**WHAT IS BEING ASKED:** Please gather every line below that contains the string "place", copying each one in full. Case counts.

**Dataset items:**
____

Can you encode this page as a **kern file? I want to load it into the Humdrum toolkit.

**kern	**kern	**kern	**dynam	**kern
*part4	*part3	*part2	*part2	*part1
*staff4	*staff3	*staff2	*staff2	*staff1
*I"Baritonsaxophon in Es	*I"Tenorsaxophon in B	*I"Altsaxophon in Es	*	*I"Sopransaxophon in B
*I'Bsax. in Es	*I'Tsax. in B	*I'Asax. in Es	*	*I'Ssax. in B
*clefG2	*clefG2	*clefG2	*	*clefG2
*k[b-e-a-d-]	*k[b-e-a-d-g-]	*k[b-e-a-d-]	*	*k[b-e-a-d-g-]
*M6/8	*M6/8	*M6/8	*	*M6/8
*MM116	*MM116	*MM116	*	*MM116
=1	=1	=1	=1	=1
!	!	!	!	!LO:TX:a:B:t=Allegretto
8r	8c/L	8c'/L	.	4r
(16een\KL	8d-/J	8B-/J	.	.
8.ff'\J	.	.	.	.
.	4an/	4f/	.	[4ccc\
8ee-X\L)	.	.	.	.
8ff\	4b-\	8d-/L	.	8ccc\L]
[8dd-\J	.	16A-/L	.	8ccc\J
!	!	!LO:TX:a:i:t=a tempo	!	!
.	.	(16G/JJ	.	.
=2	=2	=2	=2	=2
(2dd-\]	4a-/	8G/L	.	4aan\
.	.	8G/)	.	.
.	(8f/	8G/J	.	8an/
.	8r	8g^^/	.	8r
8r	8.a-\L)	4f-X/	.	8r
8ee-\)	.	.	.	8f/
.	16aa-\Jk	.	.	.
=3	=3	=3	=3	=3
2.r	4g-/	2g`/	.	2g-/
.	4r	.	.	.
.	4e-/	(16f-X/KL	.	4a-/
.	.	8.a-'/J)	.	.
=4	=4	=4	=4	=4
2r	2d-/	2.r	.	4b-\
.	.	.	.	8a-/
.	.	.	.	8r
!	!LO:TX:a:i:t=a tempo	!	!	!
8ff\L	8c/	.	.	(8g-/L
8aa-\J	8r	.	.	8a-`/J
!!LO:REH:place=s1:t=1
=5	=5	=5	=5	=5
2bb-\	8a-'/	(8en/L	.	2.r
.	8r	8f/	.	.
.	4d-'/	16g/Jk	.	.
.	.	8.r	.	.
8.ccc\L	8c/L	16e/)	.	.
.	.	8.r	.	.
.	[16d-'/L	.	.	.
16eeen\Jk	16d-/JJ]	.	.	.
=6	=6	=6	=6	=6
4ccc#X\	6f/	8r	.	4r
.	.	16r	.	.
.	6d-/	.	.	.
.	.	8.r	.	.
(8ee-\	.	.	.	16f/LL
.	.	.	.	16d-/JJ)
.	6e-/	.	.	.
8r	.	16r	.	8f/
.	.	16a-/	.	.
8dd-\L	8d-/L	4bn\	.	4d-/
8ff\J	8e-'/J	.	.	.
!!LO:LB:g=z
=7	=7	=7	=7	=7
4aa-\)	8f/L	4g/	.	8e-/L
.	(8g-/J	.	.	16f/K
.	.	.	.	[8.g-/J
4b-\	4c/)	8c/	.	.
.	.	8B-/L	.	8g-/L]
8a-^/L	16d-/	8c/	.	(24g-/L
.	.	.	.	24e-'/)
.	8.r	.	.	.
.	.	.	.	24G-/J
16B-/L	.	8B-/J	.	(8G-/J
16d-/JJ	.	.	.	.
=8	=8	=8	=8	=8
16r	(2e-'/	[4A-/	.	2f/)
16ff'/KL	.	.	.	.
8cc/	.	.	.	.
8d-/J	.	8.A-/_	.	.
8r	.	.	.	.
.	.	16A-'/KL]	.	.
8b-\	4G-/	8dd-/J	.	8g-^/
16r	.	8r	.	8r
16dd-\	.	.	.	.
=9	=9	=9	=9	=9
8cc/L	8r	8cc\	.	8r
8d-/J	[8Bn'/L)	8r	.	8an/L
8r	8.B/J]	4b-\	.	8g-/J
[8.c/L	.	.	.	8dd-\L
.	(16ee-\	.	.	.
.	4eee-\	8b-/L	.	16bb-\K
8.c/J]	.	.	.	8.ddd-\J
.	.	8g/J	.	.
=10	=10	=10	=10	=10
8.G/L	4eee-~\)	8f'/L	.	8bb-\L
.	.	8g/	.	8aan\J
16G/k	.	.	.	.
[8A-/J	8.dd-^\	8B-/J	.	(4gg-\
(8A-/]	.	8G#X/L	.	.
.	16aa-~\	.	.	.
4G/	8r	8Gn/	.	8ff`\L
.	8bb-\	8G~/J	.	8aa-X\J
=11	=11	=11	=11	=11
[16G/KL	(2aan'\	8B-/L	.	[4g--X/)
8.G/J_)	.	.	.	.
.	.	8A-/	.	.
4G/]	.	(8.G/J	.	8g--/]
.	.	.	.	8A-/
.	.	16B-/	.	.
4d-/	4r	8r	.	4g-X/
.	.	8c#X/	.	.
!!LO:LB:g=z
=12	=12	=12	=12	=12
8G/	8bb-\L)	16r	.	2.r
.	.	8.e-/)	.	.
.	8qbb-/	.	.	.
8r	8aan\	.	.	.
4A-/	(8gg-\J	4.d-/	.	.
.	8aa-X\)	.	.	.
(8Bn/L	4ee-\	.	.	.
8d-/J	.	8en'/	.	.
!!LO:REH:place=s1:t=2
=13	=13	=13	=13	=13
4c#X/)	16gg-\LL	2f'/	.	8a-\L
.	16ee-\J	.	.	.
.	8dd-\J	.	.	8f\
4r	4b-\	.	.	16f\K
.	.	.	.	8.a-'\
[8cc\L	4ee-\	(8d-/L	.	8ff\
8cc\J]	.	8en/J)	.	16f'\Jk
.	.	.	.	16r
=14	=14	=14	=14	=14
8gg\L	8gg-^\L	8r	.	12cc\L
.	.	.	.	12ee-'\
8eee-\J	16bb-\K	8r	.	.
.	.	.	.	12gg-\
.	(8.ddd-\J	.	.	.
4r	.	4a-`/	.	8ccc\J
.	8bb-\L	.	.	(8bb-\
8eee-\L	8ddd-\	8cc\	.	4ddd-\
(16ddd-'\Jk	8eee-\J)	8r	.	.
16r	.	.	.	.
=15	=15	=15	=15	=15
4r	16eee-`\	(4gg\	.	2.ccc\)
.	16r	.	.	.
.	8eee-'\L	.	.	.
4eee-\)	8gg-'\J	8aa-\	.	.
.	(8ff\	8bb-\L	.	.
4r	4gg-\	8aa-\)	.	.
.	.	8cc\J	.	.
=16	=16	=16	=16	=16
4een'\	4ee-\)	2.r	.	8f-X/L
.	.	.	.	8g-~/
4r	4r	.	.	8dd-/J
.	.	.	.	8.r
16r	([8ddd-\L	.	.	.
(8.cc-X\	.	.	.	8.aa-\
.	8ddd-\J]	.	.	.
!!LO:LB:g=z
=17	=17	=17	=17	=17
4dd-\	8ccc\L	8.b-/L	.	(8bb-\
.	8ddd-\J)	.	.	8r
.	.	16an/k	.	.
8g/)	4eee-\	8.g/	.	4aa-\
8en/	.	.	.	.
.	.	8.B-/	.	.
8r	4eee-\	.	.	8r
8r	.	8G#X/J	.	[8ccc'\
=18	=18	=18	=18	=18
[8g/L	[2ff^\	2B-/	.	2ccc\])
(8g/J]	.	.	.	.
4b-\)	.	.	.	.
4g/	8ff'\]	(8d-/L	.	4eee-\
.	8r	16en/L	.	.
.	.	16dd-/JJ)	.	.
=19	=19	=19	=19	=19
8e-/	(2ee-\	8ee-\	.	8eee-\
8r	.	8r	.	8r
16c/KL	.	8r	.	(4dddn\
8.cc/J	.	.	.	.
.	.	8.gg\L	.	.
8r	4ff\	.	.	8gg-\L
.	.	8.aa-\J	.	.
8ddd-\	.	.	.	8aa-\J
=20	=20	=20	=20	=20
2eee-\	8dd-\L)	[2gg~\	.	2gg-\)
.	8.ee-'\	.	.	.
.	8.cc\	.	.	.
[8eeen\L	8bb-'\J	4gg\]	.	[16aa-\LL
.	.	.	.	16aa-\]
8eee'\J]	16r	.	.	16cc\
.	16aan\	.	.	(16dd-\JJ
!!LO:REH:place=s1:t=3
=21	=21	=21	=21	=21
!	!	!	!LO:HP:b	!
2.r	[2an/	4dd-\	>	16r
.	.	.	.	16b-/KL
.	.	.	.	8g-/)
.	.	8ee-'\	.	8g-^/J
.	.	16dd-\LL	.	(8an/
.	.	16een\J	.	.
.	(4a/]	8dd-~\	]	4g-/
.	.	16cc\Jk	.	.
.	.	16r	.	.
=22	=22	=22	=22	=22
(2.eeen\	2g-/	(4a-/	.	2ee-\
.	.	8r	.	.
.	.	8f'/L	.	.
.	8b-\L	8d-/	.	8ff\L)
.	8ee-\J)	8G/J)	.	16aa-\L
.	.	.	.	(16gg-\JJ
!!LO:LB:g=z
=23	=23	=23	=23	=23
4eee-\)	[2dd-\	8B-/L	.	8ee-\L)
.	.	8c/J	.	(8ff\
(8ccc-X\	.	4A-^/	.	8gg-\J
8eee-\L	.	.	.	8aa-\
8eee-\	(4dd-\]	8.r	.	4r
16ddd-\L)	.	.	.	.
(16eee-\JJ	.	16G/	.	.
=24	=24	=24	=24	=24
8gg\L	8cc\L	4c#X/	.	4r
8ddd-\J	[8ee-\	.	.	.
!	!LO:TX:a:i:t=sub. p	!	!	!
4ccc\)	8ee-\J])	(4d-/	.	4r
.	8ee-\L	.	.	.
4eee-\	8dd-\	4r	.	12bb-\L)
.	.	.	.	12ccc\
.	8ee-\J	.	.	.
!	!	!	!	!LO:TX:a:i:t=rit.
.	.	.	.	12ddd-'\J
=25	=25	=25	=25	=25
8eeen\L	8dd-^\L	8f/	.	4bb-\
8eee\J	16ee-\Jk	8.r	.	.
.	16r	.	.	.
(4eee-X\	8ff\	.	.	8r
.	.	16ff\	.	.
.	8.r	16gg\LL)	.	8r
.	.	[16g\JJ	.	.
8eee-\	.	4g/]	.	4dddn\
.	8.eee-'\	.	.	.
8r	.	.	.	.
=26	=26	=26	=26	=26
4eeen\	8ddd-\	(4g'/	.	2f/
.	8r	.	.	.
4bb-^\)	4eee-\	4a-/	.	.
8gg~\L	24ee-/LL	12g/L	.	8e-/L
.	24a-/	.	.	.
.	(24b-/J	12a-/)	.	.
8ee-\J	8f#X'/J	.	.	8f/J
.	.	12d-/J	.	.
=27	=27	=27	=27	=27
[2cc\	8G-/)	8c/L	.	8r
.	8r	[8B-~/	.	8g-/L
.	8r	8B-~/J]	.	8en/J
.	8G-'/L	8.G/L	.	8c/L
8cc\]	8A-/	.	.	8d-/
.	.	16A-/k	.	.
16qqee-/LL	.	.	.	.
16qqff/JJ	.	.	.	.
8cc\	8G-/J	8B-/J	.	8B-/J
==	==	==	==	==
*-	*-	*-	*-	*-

____

**COMPLETE RESPONSE:**
!!LO:REH:place=s1:t=1
!!LO:REH:place=s1:t=2
!!LO:REH:place=s1:t=3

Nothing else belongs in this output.